Task prompt
Beginning at the line containing "gray arrow: (69, 78)", print every line until the records end, keeping each exactly as it is.

Working data below:

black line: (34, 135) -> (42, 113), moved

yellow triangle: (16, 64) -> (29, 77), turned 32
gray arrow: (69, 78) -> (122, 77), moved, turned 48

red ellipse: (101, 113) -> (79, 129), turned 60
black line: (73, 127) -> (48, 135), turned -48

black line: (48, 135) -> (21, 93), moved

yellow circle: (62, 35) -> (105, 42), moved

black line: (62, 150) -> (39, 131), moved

End of Working data.

Result for this task
gray arrow: (69, 78) -> (122, 77), moved, turned 48

red ellipse: (101, 113) -> (79, 129), turned 60
black line: (73, 127) -> (48, 135), turned -48

black line: (48, 135) -> (21, 93), moved

yellow circle: (62, 35) -> (105, 42), moved

black line: (62, 150) -> (39, 131), moved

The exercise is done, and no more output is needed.